* **EXERCISE INSTRUCTIONS**
Every line below that includes the word "residential" needs to be copied.

++++

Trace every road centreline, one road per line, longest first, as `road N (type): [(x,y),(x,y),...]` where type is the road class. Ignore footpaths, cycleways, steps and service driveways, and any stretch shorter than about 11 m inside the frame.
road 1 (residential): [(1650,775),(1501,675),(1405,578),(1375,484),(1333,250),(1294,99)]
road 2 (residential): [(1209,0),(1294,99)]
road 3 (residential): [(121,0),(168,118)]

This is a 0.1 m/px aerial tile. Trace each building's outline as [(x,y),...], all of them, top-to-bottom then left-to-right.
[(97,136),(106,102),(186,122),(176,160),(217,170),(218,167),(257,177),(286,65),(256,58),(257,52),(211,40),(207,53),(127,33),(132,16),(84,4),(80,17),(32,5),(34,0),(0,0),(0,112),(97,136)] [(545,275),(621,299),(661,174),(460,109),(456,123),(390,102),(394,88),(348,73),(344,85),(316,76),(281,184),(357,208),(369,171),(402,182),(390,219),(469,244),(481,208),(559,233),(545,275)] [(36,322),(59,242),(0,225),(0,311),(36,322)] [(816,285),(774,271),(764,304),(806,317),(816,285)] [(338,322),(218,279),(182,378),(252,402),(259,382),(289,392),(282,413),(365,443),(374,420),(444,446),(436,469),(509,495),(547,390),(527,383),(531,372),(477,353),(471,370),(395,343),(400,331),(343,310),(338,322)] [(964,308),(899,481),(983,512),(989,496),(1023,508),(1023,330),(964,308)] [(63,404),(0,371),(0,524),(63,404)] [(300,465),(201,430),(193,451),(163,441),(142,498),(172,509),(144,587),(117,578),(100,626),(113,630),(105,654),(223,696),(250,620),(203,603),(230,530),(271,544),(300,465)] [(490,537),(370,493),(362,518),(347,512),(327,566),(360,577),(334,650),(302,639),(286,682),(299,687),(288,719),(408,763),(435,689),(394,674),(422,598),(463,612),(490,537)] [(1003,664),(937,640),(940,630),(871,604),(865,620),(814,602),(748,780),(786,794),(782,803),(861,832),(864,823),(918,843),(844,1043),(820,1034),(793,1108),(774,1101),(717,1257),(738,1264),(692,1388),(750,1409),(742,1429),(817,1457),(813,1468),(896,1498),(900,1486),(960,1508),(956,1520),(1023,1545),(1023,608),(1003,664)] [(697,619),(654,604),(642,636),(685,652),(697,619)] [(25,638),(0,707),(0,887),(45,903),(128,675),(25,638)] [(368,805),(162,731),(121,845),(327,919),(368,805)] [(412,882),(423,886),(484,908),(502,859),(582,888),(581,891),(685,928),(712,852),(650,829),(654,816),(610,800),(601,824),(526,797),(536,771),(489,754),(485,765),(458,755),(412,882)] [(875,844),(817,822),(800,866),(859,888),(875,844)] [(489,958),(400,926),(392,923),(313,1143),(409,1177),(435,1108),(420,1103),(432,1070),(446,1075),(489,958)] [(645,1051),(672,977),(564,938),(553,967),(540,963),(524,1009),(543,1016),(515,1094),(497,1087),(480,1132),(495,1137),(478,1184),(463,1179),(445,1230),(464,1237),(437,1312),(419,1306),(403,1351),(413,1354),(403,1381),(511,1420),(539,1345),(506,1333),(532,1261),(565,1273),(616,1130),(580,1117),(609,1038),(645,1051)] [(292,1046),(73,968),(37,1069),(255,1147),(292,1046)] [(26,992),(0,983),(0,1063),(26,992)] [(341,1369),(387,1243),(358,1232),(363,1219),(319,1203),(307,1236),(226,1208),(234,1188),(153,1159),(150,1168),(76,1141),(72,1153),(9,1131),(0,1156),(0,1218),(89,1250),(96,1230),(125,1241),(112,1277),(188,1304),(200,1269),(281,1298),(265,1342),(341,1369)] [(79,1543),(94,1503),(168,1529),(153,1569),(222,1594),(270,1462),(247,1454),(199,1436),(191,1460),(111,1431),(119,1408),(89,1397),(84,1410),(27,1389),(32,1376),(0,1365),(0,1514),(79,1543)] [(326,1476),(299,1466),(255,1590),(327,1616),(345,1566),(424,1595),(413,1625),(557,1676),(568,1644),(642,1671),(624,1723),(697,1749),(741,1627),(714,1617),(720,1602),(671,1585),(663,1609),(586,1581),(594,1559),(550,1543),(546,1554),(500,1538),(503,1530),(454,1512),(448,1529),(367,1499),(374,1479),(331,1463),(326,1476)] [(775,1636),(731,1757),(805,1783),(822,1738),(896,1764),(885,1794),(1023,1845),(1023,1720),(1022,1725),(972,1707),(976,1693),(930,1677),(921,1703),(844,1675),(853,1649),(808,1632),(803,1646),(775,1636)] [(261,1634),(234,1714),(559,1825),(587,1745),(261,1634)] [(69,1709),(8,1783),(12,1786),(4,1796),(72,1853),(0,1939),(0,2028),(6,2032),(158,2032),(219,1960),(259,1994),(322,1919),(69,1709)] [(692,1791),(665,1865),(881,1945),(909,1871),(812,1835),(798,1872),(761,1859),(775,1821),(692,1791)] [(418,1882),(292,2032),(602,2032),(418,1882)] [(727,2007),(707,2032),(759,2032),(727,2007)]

++++

* **PROBLEM SOLUTION**
road 1 (residential): [(1650,775),(1501,675),(1405,578),(1375,484),(1333,250),(1294,99)]
road 2 (residential): [(1209,0),(1294,99)]
road 3 (residential): [(121,0),(168,118)]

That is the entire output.